● **Your objective**
Copy out each line of the entries below in which the string "none" appears.
:: Records provided ::
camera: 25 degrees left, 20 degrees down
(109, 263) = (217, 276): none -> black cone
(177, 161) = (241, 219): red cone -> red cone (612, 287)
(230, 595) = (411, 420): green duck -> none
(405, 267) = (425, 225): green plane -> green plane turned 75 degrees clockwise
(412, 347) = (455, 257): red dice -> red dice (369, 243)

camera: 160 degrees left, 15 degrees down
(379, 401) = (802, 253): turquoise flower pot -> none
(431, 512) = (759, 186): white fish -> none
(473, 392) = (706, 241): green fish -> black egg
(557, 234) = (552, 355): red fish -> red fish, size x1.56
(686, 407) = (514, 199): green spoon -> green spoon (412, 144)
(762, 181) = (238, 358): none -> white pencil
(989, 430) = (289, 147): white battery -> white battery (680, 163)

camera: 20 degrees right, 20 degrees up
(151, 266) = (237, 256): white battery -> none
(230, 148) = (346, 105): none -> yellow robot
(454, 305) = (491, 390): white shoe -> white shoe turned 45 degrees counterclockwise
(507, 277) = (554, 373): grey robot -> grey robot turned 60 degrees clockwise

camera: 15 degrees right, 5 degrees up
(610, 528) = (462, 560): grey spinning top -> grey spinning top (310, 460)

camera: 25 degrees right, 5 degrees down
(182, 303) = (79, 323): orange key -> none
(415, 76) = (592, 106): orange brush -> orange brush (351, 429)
:::
● **Answer to the problem**
(109, 263) = (217, 276): none -> black cone
(230, 595) = (411, 420): green duck -> none
(379, 401) = (802, 253): turquoise flower pot -> none
(431, 512) = (759, 186): white fish -> none
(762, 181) = (238, 358): none -> white pencil
(151, 266) = (237, 256): white battery -> none
(230, 148) = (346, 105): none -> yellow robot
(182, 303) = (79, 323): orange key -> none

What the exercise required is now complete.